_Problem statement_. Each line below that includes the word "round" is to be reported.

BEGIN

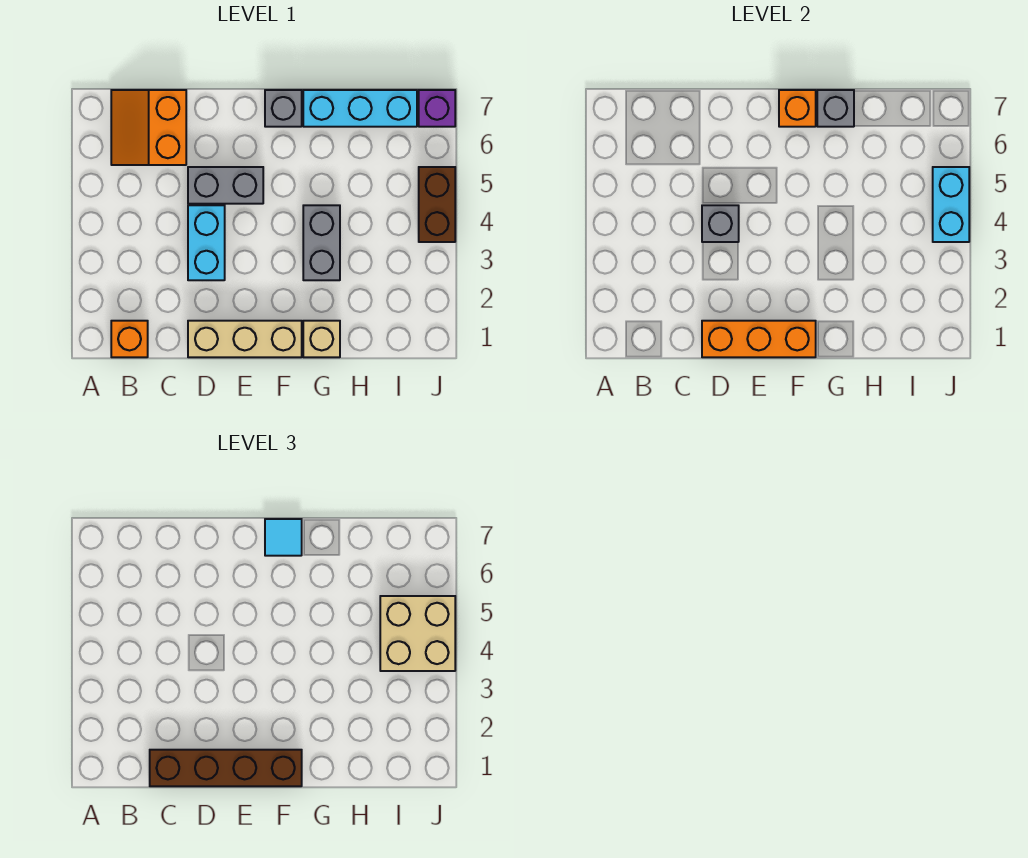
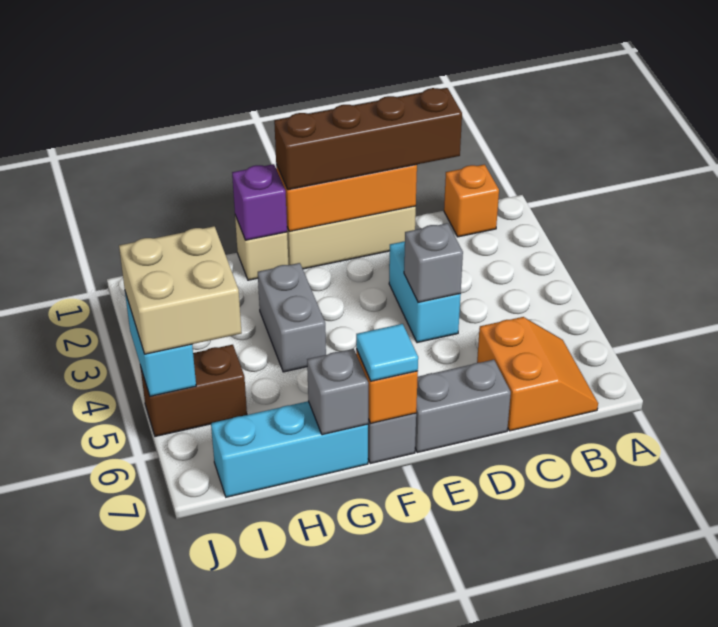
grey brick D5:E5 level 1 -> grey brick D7:E7 level 1
brown brick J4:J5 level 1 -> brown brick I5:J5 level 1
purple brick J7 level 1 -> purple brick G1 level 2

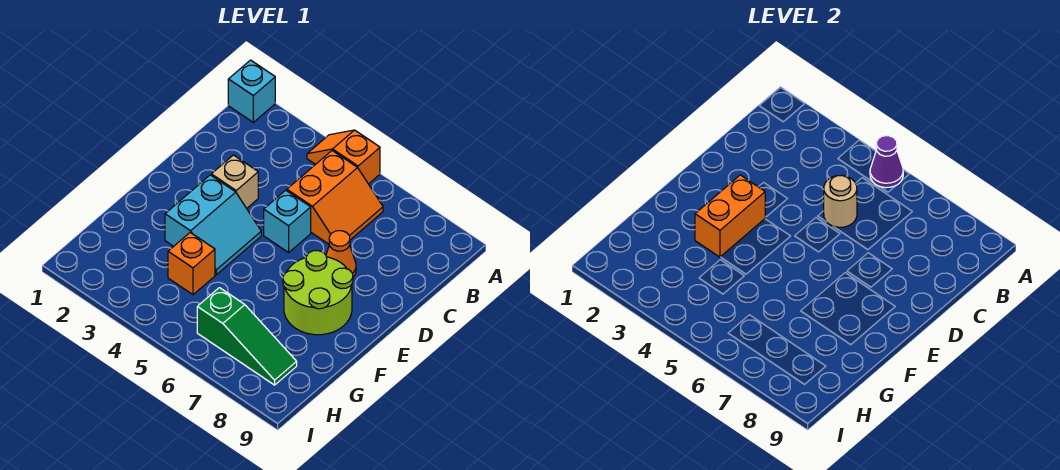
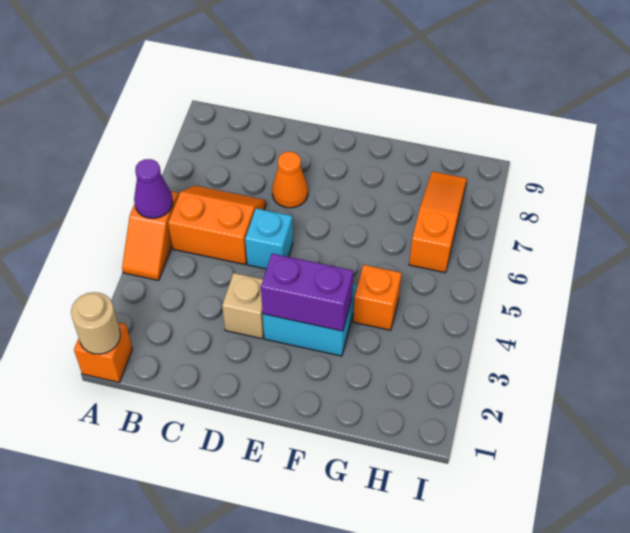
cyan brick A1 level 1 -> orange brick A1 level 1
tan round brick C5 level 2 -> tan round brick A1 level 2
orange brick E3:F3 level 2 -> purple brick E3:F3 level 2
lime round brick E7:F8 level 1 -> none
green slope H6:H8 level 1 top 6 -> orange slope H6:H8 level 1 top 6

END

_Exercise output_.
tan round brick C5 level 2 -> tan round brick A1 level 2
lime round brick E7:F8 level 1 -> none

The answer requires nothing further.